'''

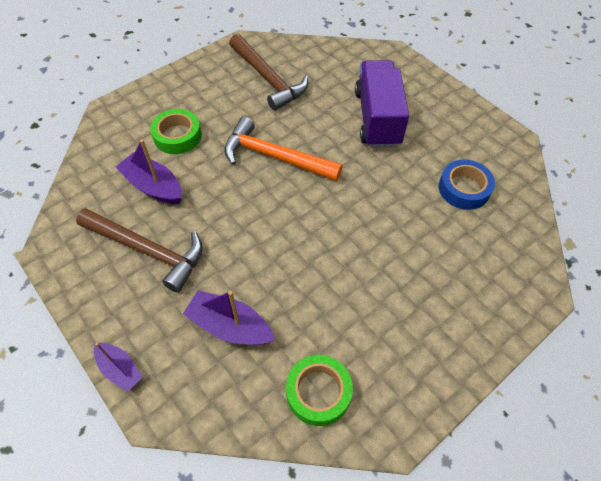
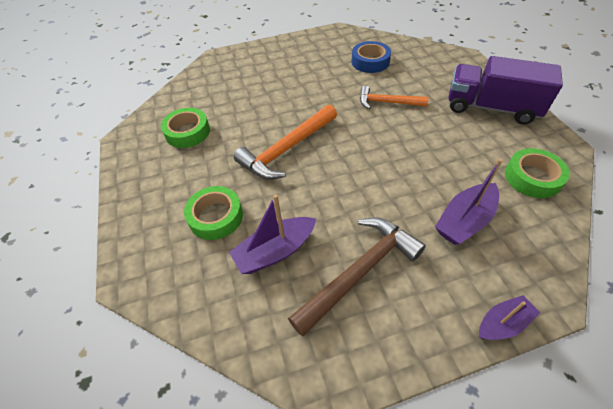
camera: 65 degrees left, 5 degrees down
(268, 79) = (187, 132): brown hammer -> green tape
(377, 118) = (280, 82): purple truck -> purple truck (491, 107)
(389, 223) = (387, 102): none -> orange hammer

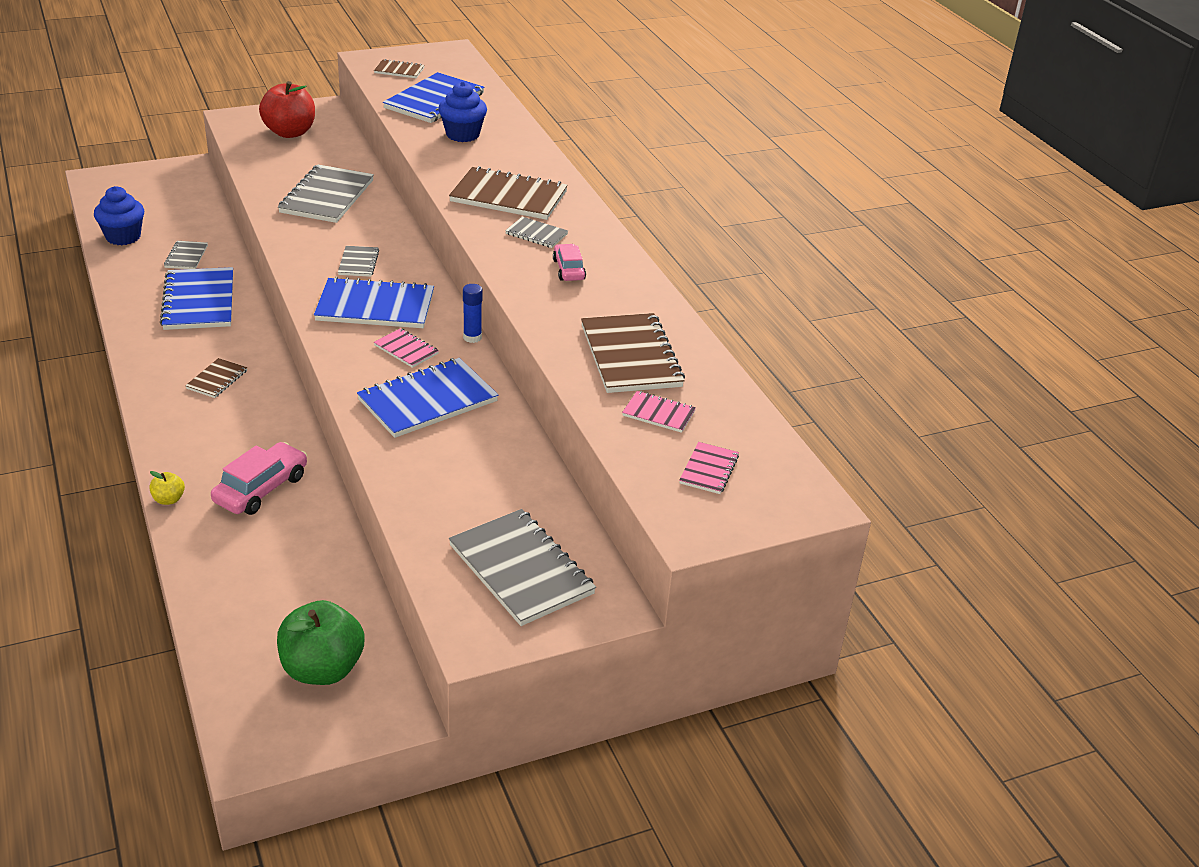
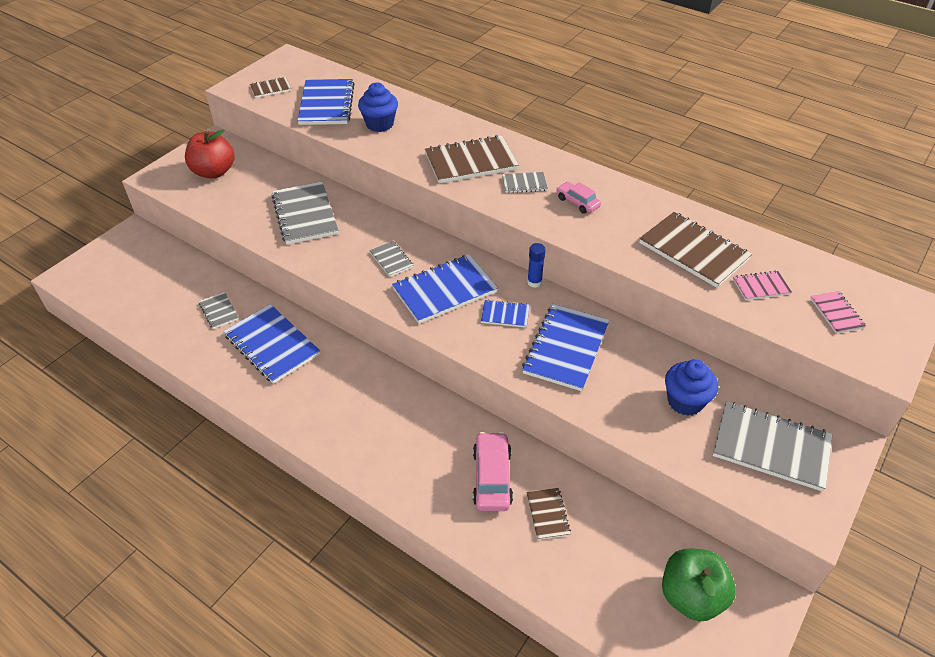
camera: 30 degrees left, 10 degrees up
(123, 237) = (149, 318): blue cupcake -> blue cupcake (685, 401)
(169, 499) = (440, 527): yellow apple -> none
(217, 380) = (360, 404): brown notebook -> brown notebook (548, 514)
(406, 349) = (505, 315): pink notebook -> blue notebook

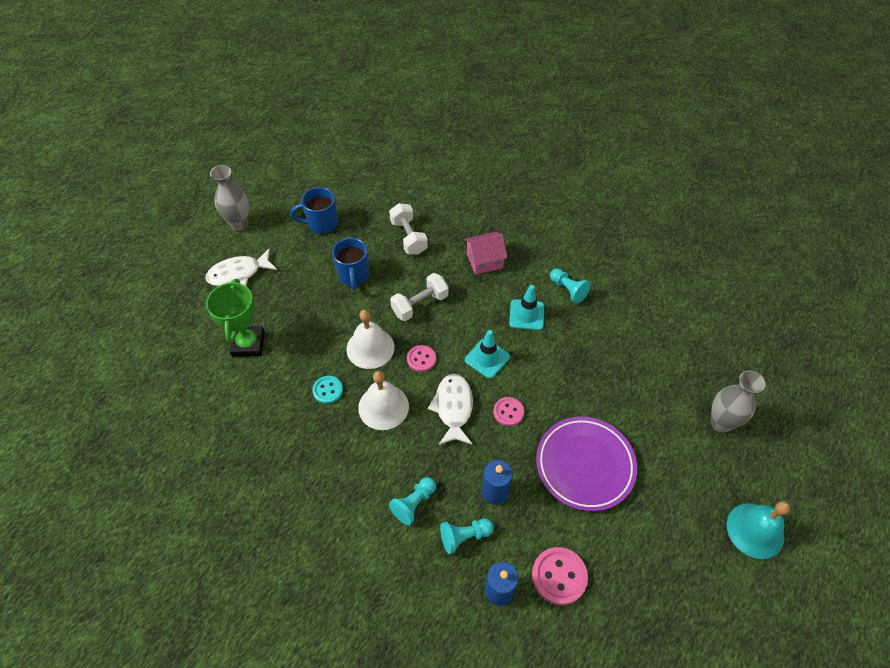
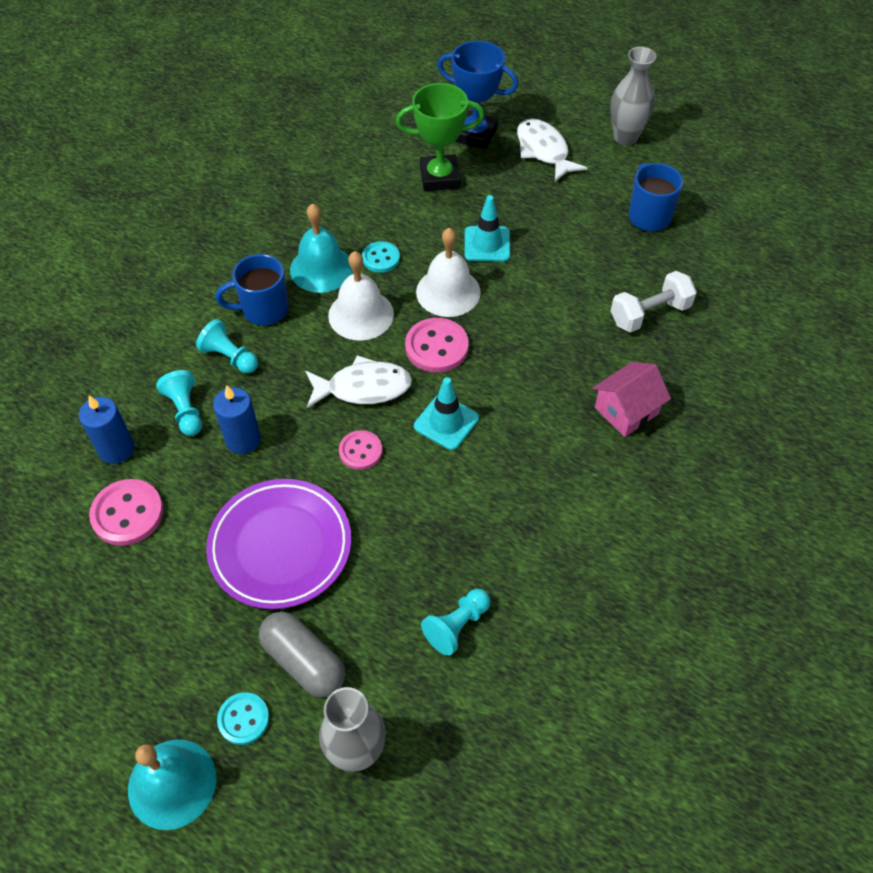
camera: 85 degrees right, 0 degrees up
(205, 316) = (475, 134): none -> blue trophy
(330, 433) = (321, 268): none -> turquoise bell
(353, 276) = (564, 261): blue mug -> blue mug (263, 310)
(420, 304) = (528, 338): white dumbbell -> none
(421, 359) = (436, 347): pink button -> pink button, size x1.57
(484, 261) = (626, 411): pink house -> pink house turned 75 degrees clockwise
(526, 315) = (531, 470): turquoise traffic cone -> turquoise traffic cone (487, 244)
(568, 290) = (591, 527): turquoise pawn -> turquoise pawn (457, 626)
(666, 451) = (304, 661): none -> grey capsule
(708, 487) = (243, 719): none -> turquoise button

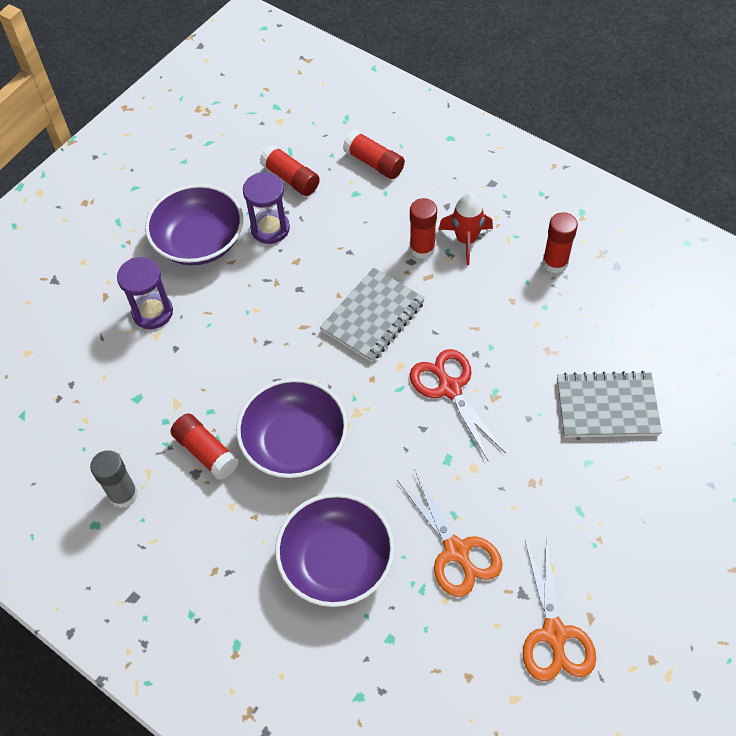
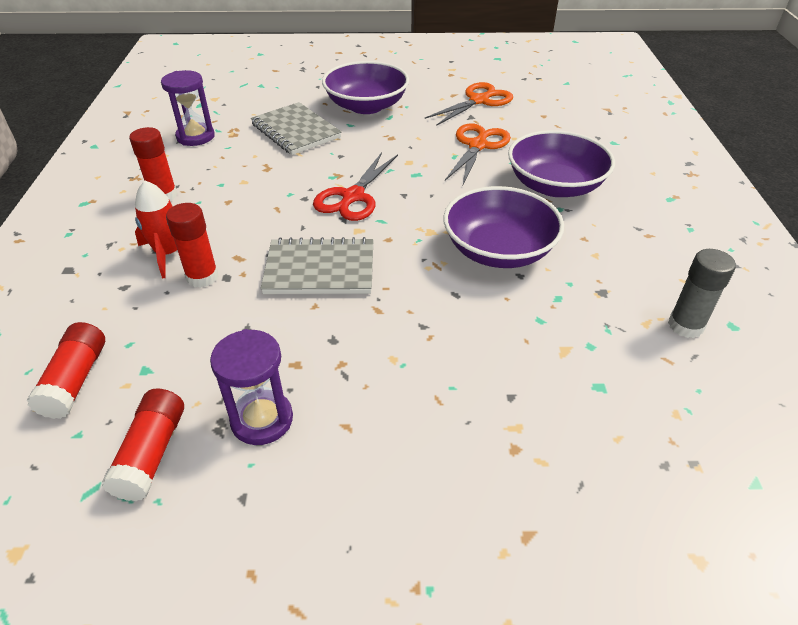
camera: 130 degrees left, 15 degrees down
(152, 312) = (493, 455): purple hourglass -> purple hourglass (195, 137)
(199, 241) = (342, 486): purple bowl -> purple bowl (366, 106)
(206, 452) = (577, 297): red glue stick -> none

'''

The reply must hold every line above exactly as written and none of the pictures.

camera: 65 degrees left, 5 degrees down
(268, 79) = (187, 132): brown hammer -> green tape
(377, 118) = (280, 82): purple truck -> purple truck (491, 107)
(389, 223) = (387, 102): none -> orange hammer

camera: 30 degrees left, 10 degrees up
(123, 237) = (149, 318): blue cupcake -> blue cupcake (685, 401)
(169, 499) = (440, 527): yellow apple -> none
(217, 380) = (360, 404): brown notebook -> brown notebook (548, 514)
(406, 349) = (505, 315): pink notebook -> blue notebook

camera: 85 degrees right, 0 degrees up
(205, 316) = (475, 134): none -> blue trophy
(330, 433) = (321, 268): none -> turquoise bell
(353, 276) = (564, 261): blue mug -> blue mug (263, 310)
(420, 304) = (528, 338): white dumbbell -> none
(421, 359) = (436, 347): pink button -> pink button, size x1.57
(484, 261) = (626, 411): pink house -> pink house turned 75 degrees clockwise
(526, 315) = (531, 470): turquoise traffic cone -> turquoise traffic cone (487, 244)
(568, 290) = (591, 527): turquoise pawn -> turquoise pawn (457, 626)
(666, 451) = (304, 661): none -> grey capsule
(708, 487) = (243, 719): none -> turquoise button

camera: 130 degrees left, 15 degrees down
(152, 312) = (493, 455): purple hourglass -> purple hourglass (195, 137)
(199, 241) = (342, 486): purple bowl -> purple bowl (366, 106)
(206, 452) = (577, 297): red glue stick -> none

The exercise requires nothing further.